▶ MATERIAL PROVIDED
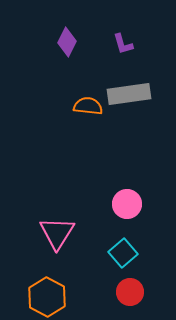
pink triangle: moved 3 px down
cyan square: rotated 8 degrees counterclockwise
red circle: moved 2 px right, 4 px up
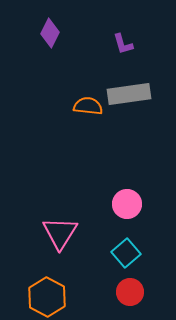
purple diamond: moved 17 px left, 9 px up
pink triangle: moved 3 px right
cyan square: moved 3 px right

▶ WRITTEN TASK
Reproduce the lines of the records verbatim, leaving out the pictures.

▶ SOLUTION TO THIS TASK
pink triangle: moved 3 px down
cyan square: rotated 8 degrees counterclockwise
red circle: moved 2 px right, 4 px up
purple diamond: moved 17 px left, 9 px up
pink triangle: moved 3 px right
cyan square: moved 3 px right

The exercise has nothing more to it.